----- Records shown
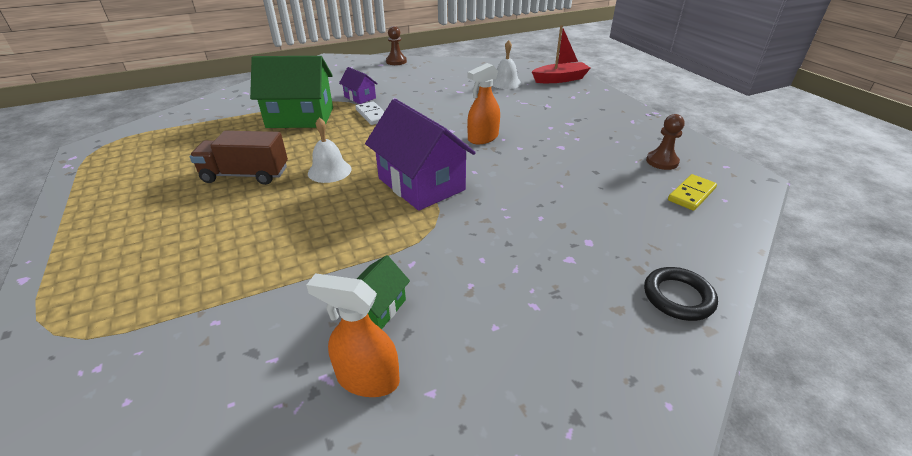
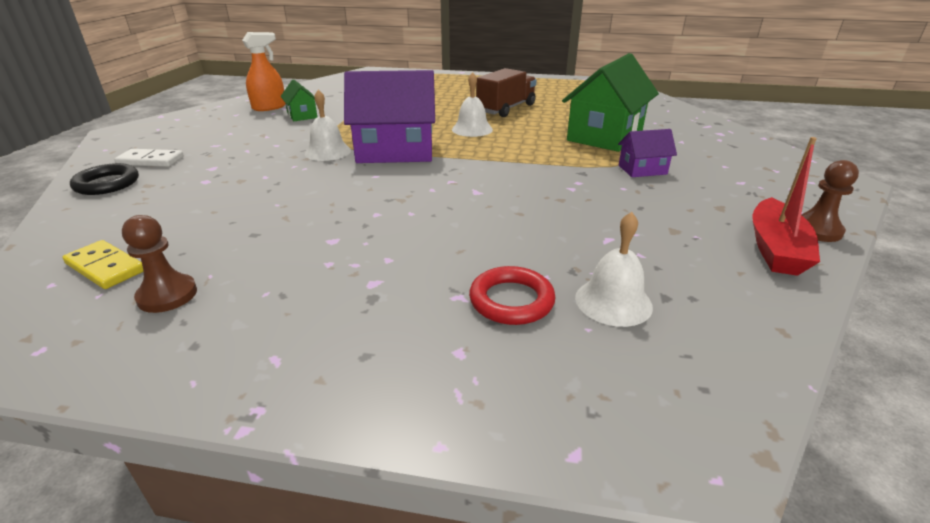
camera: 125 degrees right, 5 degrees down
(372, 115) = (575, 164): white domino -> white domino (151, 160)
(461, 216) = (327, 152): none -> white bell
(483, 138) = (431, 202): orange spray bottle -> none
(533, 97) = (511, 300): none -> red ring
(560, 79) = (575, 398): red boat -> red boat (775, 249)
(691, 194) = (105, 267): yellow domino -> yellow domino turned 45 degrees counterclockwise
----------
◆ Your assignment
Please leave out the pictures as you reproduce the lines exactly, from the first line of the entries through the line containing "(560, 79) = (575, 398): red".

◆ Answer to the exercise
camera: 125 degrees right, 5 degrees down
(372, 115) = (575, 164): white domino -> white domino (151, 160)
(461, 216) = (327, 152): none -> white bell
(483, 138) = (431, 202): orange spray bottle -> none
(533, 97) = (511, 300): none -> red ring
(560, 79) = (575, 398): red boat -> red boat (775, 249)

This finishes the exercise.